== Segment start ==
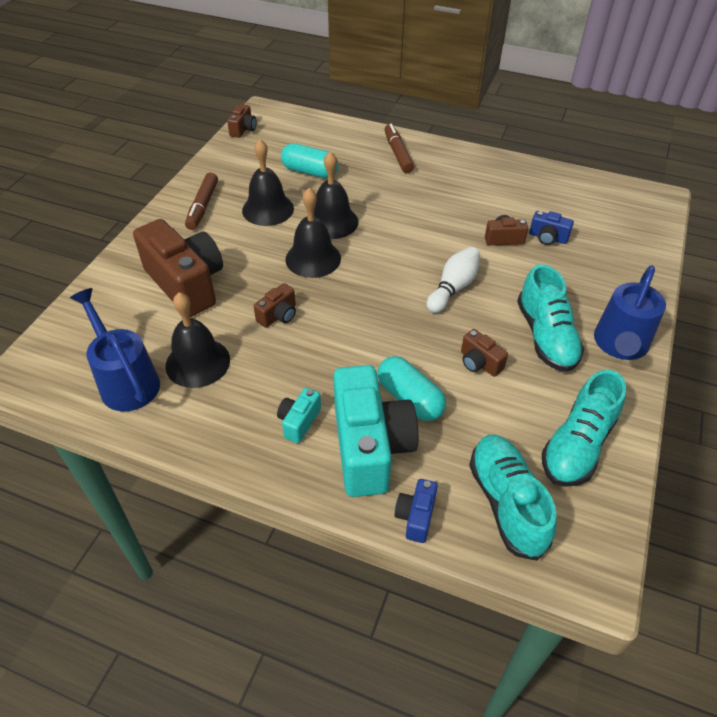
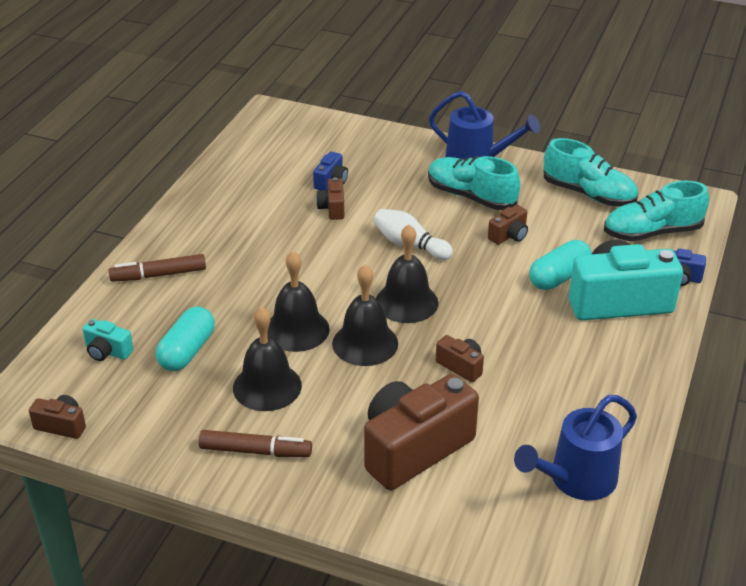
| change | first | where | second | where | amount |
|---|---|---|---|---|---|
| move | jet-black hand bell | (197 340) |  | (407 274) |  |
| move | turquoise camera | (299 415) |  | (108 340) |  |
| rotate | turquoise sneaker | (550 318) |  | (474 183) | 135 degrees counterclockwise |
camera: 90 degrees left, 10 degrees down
== Segment end ==
● **What this task involves**
Exact copies of all the entries, without any pictures, are what the answer must contain.

● **Final answer**
| change | first | where | second | where | amount |
|---|---|---|---|---|---|
| move | jet-black hand bell | (197 340) |  | (407 274) |  |
| move | turquoise camera | (299 415) |  | (108 340) |  |
| rotate | turquoise sneaker | (550 318) |  | (474 183) | 135 degrees counterclockwise |
camera: 90 degrees left, 10 degrees down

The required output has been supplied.